**Written instruction:** How many lines in the rows below contain the word "tallest"? Reply with the number alone.

**Task input:**
----

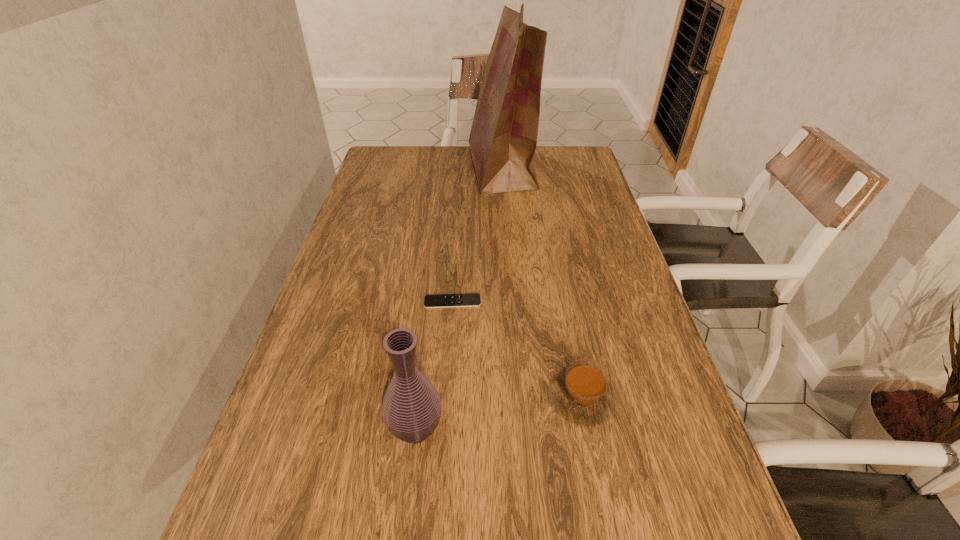
At what (x,y) coordinates should I click in order to perform the action: click on vacant position in the image that satisfies the following two spatial constraints: 1. on the front side of the cappuccino; 2. on the left side of the third nearest object. Please return your answer as a coordinate pair (x, y). Looking at the image, I should click on (446, 399).

This screenshot has height=540, width=960. In order to click on vacant position in the image that satisfies the following two spatial constraints: 1. on the front-facing side of the tallest object; 2. on the back side of the second shortest object in this screenshot , I will do `click(519, 399)`.

Find the location of a particular element. vacant area in the image that satisfies the following two spatial constraints: 1. on the front-facing side of the grocery bag; 2. on the right side of the second shortest object is located at coordinates (519, 399).

Where is `free spot that satisfies the following two spatial constraints: 1. on the front-facing side of the grocery bag; 2. on the back side of the third tallest object`? free spot that satisfies the following two spatial constraints: 1. on the front-facing side of the grocery bag; 2. on the back side of the third tallest object is located at coordinates (519, 399).

You are a GUI agent. You are given a task and a screenshot of the screen. Output one action in this format:
    pyautogui.click(x=<x>, y=<y>)
    Task: Click on the free space that satisfies the following two spatial constraints: 1. on the front-facing side of the tallest object; 2. on the right side of the cappuccino
    This screenshot has width=960, height=540.
    Given the screenshot: What is the action you would take?
    pyautogui.click(x=519, y=399)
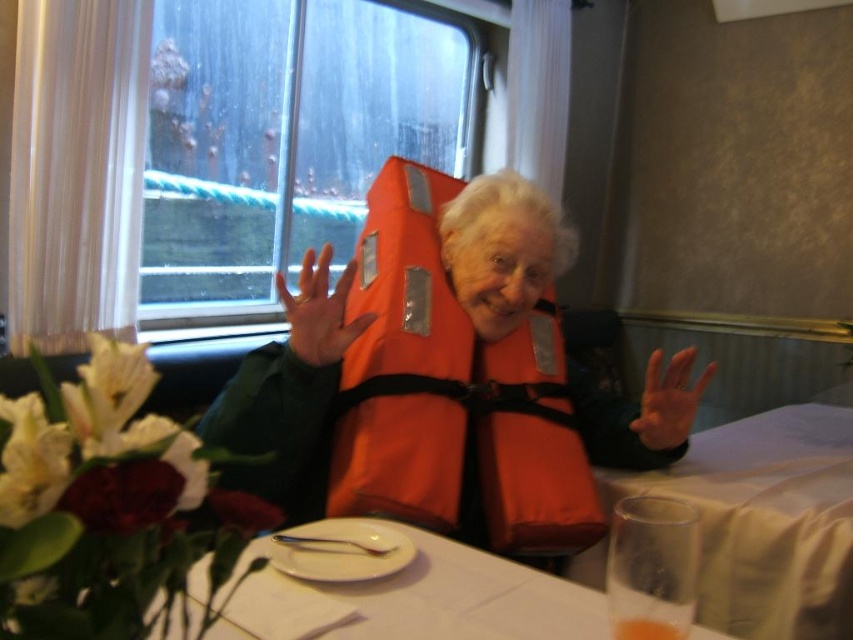
Question: Is transparent glass window at upper left smaller than orange matte life jacket at center?

Choices:
 (A) yes
 (B) no

Answer: (B)

Question: Estimate the real-world distances between objects in this image. Which object is closer to the white paper plate at center?

Choices:
 (A) orange life vest at center
 (B) orange matte life jacket at center
 (C) transparent glass at lower right
 (D) orange matte life vest at center

Answer: (B)

Question: Is transparent glass window at upper left bigger than orange matte life vest at center?

Choices:
 (A) yes
 (B) no

Answer: (A)

Question: Considering the real-world distances, which object is farthest from the orange matte life jacket at center?

Choices:
 (A) transparent glass window at upper left
 (B) orange matte life vest at center

Answer: (A)

Question: In this image, where is white paper plate at center located relative to orange life vest at center?

Choices:
 (A) below
 (B) above

Answer: (A)

Question: Among these points, which one is nearest to the camera?

Choices:
 (A) (721, 516)
 (B) (207, 52)

Answer: (A)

----

**Expected output:** 3